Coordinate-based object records
# # #
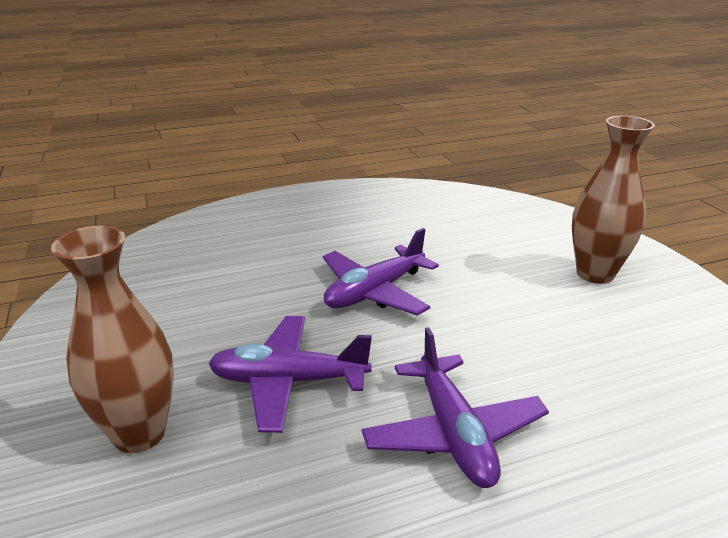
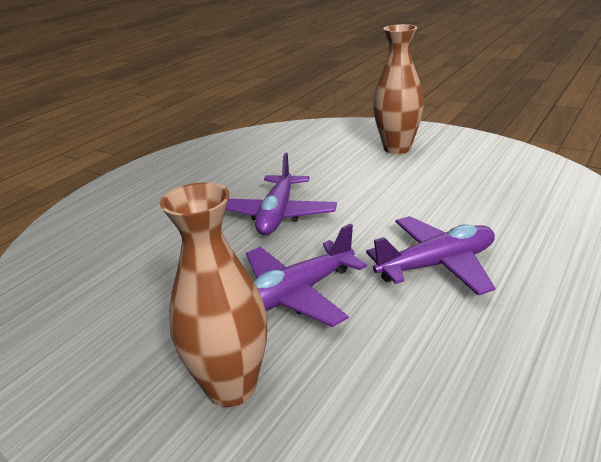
camera: 35 degrees left, 0 degrees up
(453, 433) = (436, 265): purple plane -> purple plane turned 60 degrees counterclockwise

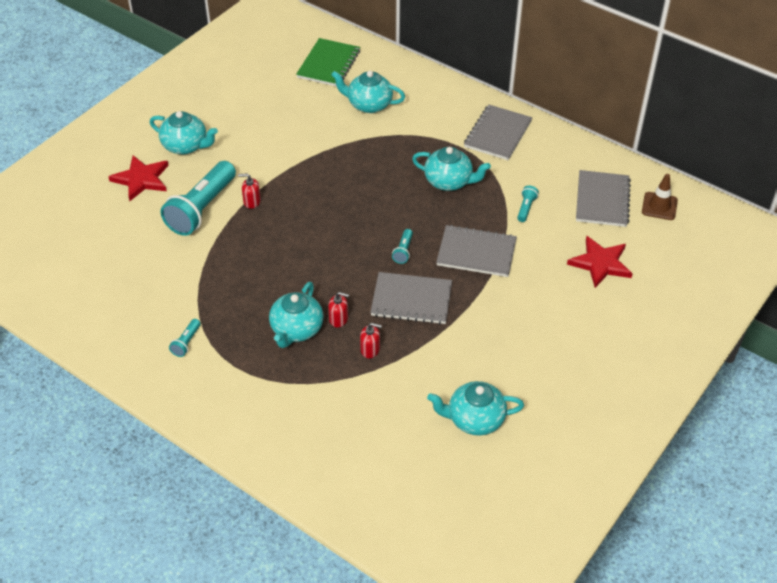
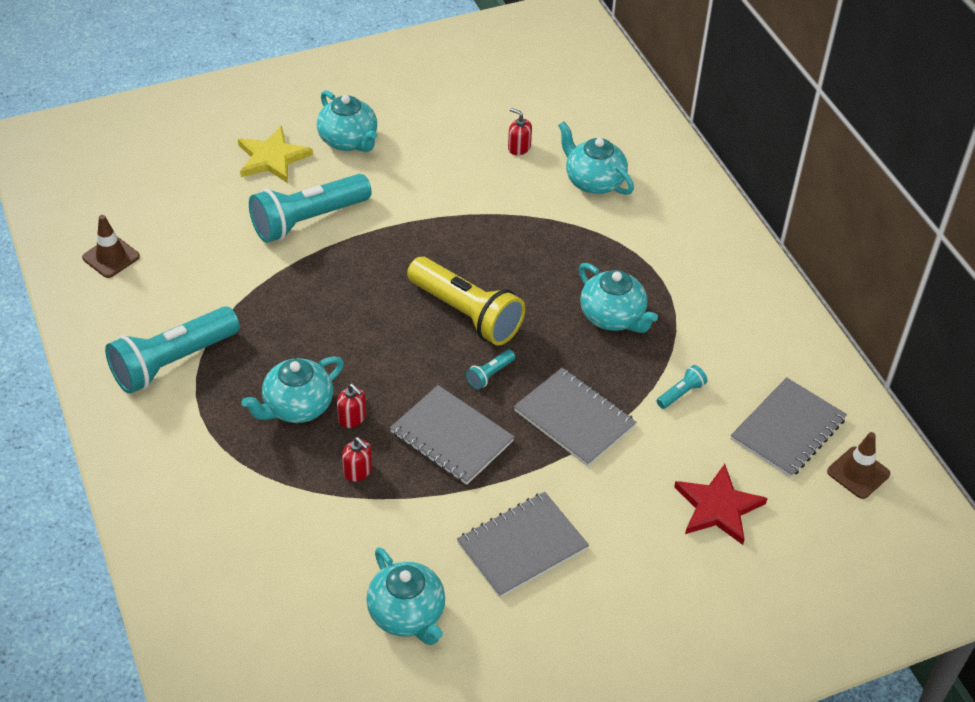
camera: 30 degrees right, 0 degrees up
(80, 295) = (111, 257): none -> brown traffic cone
(141, 179) = (272, 158): red star -> yellow star
(186, 342) = (173, 362): turquoise flashlight -> turquoise flashlight, size x2.39
(252, 201) = (368, 236): red soap dispenser -> red soap dispenser (519, 148)
(329, 64) = (586, 113): green notebook -> none
(357, 221) = (466, 313): none -> yellow flashlight
(474, 419) = (407, 614): turquoise teapot -> turquoise teapot turned 150 degrees counterclockwise
(497, 134) = (722, 286): grey notebook -> grey notebook (522, 546)

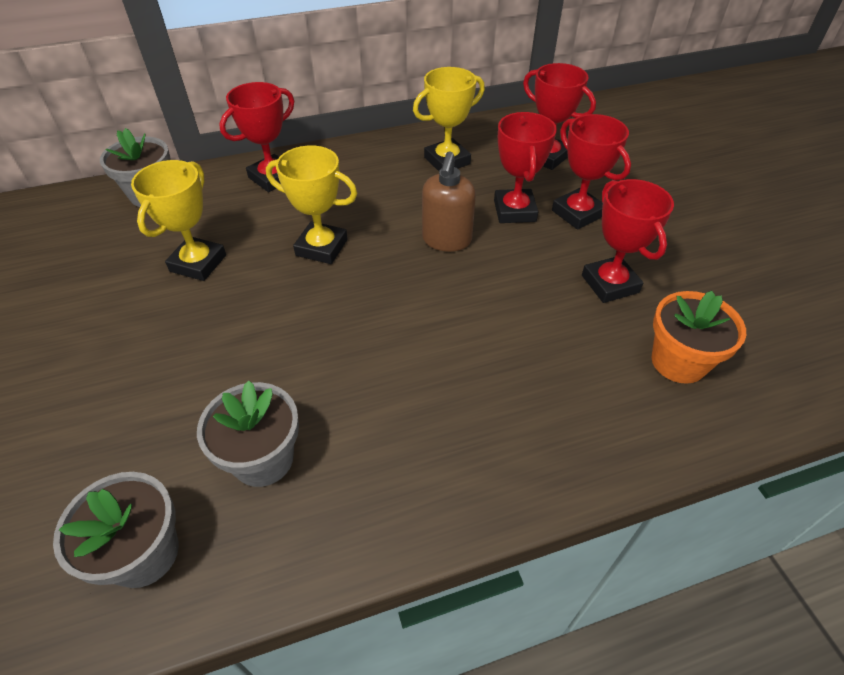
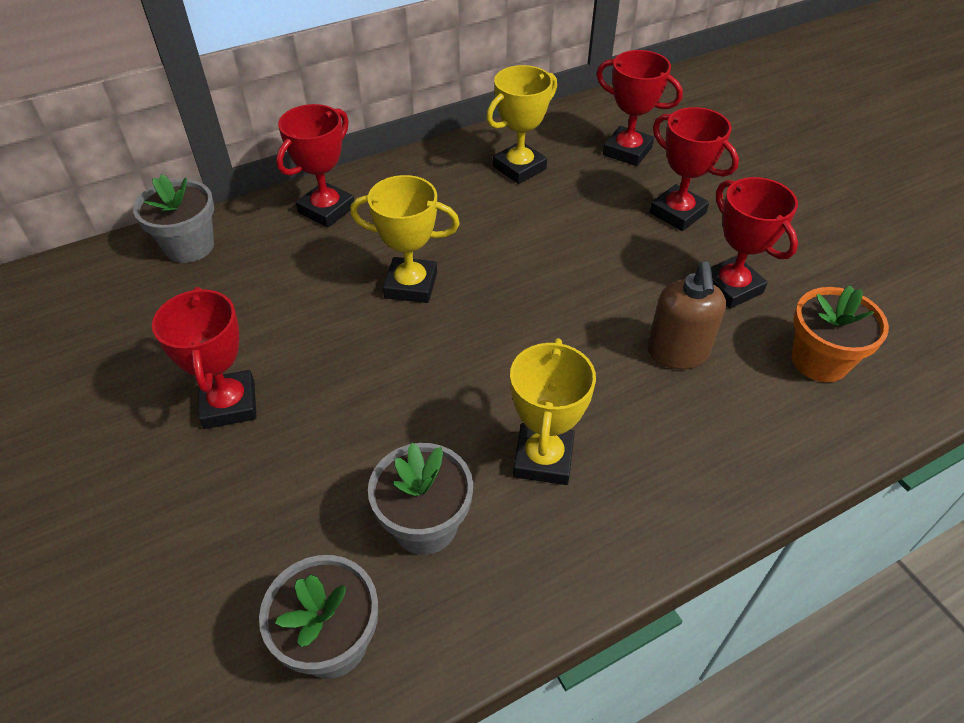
camera: 10 degrees left, 0 degrees up
(198, 263) = (276, 321): yellow trophy -> yellow trophy (543, 458)
(446, 240) = (546, 260): brown soap dispenser -> brown soap dispenser (677, 353)
(514, 211) = (610, 218): red trophy -> red trophy (229, 404)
# # #
TASK INSTRUCTIONS => Up to and including the line with "(497, 134) = (722, 286): grey", copy the data above from its first line. Skip pictures.

SOLVED PROBLEM =>
camera: 35 degrees left, 0 degrees up
(453, 433) = (436, 265): purple plane -> purple plane turned 60 degrees counterclockwise

camera: 30 degrees right, 0 degrees up
(80, 295) = (111, 257): none -> brown traffic cone
(141, 179) = (272, 158): red star -> yellow star
(186, 342) = (173, 362): turquoise flashlight -> turquoise flashlight, size x2.39
(252, 201) = (368, 236): red soap dispenser -> red soap dispenser (519, 148)
(329, 64) = (586, 113): green notebook -> none
(357, 221) = (466, 313): none -> yellow flashlight
(474, 419) = (407, 614): turquoise teapot -> turquoise teapot turned 150 degrees counterclockwise
(497, 134) = (722, 286): grey notebook -> grey notebook (522, 546)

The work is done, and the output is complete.